## Problem statement:
Up to and including the line with "orange spoon [453,487,504,603] -> none", copy the records below exactly from their first line.

(Beginning of Material provided)

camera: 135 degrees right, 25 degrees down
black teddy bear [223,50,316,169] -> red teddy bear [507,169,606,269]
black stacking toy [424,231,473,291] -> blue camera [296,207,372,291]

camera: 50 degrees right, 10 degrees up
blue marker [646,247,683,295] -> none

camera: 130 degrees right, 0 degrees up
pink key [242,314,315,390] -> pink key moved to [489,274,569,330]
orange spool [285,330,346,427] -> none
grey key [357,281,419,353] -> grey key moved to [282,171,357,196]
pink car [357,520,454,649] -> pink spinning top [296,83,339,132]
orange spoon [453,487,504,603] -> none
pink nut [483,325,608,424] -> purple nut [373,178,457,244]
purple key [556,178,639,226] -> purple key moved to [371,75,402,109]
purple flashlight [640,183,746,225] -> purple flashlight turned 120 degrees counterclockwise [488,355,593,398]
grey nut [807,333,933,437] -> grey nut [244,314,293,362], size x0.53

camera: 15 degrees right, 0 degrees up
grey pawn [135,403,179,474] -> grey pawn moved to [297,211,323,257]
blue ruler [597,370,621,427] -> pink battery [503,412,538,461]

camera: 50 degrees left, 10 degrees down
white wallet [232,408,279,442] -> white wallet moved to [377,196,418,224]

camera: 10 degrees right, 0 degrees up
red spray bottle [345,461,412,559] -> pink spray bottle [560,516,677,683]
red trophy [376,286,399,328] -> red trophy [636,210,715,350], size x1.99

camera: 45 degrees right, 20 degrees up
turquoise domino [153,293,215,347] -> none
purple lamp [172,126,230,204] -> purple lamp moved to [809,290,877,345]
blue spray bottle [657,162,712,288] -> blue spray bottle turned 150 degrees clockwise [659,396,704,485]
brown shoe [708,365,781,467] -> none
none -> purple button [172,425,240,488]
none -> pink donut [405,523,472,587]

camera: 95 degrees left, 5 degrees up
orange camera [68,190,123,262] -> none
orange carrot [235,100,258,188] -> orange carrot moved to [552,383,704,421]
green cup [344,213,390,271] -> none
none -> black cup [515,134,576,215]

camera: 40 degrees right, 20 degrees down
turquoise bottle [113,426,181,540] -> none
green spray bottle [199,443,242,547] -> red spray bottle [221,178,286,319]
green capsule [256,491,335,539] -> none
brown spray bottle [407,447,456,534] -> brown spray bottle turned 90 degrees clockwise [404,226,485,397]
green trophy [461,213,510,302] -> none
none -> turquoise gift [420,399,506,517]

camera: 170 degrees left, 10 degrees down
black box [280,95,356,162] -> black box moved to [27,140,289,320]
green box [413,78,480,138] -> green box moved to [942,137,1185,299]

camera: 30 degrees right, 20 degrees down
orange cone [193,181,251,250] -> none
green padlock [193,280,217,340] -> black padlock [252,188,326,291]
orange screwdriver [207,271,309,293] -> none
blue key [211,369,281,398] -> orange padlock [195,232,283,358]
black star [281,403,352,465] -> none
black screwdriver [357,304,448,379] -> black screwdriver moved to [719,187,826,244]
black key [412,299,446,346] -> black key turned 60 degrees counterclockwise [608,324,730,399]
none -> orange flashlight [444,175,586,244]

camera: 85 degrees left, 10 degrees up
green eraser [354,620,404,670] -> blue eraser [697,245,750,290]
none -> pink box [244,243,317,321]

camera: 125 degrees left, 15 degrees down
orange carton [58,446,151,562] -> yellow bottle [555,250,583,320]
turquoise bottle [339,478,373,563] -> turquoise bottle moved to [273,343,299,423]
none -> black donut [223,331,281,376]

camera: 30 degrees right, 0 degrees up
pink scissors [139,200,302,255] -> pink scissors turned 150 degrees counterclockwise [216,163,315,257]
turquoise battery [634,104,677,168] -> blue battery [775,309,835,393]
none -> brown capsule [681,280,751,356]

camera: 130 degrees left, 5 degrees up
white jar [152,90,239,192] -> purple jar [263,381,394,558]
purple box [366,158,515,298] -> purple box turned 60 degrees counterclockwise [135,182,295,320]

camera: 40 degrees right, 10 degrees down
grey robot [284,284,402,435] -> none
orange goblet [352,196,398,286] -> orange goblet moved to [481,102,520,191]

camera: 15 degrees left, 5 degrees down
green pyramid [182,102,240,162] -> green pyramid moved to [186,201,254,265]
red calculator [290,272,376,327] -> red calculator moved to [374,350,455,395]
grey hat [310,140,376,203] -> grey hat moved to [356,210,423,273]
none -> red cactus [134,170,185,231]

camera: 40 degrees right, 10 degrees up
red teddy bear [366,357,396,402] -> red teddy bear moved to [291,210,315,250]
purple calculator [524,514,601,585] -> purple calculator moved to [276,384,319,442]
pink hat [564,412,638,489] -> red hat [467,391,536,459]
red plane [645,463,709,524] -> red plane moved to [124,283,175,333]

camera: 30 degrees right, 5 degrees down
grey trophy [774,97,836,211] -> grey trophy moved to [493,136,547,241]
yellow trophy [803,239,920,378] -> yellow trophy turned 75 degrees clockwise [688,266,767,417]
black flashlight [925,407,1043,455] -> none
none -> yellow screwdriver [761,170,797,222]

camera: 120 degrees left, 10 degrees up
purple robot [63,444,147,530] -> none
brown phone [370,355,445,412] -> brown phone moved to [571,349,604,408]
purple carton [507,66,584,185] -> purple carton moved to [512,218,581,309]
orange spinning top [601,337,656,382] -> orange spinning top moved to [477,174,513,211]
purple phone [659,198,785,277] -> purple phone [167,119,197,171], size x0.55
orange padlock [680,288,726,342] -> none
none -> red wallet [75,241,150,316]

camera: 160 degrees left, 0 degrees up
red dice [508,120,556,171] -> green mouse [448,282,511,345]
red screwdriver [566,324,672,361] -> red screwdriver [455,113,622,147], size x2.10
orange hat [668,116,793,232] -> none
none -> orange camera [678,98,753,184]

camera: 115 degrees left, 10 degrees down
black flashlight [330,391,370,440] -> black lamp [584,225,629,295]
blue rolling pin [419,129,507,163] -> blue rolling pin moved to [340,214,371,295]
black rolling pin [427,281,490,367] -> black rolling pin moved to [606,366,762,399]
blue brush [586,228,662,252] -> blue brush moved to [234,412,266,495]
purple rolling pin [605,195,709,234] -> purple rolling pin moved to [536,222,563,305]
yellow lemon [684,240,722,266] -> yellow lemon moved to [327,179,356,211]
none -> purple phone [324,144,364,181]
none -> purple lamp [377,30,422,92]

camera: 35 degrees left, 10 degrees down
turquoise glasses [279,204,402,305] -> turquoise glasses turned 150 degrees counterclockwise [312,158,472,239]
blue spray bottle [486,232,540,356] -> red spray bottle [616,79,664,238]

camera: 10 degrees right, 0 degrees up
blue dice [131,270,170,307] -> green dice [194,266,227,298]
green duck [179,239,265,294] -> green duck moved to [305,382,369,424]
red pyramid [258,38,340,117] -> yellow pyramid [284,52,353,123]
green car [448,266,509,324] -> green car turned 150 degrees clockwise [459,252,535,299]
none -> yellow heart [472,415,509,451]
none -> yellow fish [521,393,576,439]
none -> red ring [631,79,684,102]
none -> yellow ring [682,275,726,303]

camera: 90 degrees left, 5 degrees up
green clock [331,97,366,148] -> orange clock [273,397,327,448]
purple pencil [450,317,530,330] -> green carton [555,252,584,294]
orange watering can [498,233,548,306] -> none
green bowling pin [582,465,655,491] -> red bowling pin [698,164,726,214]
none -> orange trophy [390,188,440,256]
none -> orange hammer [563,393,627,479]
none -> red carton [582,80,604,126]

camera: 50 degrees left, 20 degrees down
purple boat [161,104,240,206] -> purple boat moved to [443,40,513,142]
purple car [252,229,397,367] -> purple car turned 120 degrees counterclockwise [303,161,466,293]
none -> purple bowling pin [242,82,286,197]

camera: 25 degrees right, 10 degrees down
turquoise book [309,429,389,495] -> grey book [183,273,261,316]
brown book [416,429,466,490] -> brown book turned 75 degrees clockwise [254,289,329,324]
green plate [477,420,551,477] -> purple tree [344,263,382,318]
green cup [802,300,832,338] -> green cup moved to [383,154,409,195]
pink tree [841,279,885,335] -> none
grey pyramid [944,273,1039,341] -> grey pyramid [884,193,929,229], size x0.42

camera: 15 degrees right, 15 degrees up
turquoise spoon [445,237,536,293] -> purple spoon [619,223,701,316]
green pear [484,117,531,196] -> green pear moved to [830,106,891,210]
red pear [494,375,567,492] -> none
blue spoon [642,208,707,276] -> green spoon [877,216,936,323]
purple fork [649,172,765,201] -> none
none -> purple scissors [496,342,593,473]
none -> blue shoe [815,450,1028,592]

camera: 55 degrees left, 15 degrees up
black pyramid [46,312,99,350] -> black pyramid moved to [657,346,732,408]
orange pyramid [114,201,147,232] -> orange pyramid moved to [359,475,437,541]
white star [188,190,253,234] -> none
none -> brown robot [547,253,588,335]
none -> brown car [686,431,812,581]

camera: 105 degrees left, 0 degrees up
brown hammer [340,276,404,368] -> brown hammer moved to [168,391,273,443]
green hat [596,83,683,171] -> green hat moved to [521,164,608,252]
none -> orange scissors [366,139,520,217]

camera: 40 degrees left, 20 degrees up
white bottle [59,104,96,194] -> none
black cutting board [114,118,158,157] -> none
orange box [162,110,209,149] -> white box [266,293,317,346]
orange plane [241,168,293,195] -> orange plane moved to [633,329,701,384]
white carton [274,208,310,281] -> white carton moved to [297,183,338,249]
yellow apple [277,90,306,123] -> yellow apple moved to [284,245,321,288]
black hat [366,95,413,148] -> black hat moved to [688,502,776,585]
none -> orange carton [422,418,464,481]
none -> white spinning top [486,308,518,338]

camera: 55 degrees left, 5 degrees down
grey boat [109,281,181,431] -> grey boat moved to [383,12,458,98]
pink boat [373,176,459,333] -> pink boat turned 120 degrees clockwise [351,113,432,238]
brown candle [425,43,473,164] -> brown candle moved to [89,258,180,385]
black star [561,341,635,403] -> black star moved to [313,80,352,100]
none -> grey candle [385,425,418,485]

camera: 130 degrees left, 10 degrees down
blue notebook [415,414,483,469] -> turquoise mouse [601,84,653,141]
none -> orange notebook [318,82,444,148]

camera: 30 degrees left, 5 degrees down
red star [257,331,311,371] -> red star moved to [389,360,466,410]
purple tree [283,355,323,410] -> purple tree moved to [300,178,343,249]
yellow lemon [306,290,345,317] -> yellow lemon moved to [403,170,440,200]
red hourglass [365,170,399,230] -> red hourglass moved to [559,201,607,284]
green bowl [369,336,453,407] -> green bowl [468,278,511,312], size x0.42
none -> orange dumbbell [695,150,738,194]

(End of Material provided)

## Written solution:
camera: 135 degrees right, 25 degrees down
black teddy bear [223,50,316,169] -> red teddy bear [507,169,606,269]
black stacking toy [424,231,473,291] -> blue camera [296,207,372,291]

camera: 50 degrees right, 10 degrees up
blue marker [646,247,683,295] -> none

camera: 130 degrees right, 0 degrees up
pink key [242,314,315,390] -> pink key moved to [489,274,569,330]
orange spool [285,330,346,427] -> none
grey key [357,281,419,353] -> grey key moved to [282,171,357,196]
pink car [357,520,454,649] -> pink spinning top [296,83,339,132]
orange spoon [453,487,504,603] -> none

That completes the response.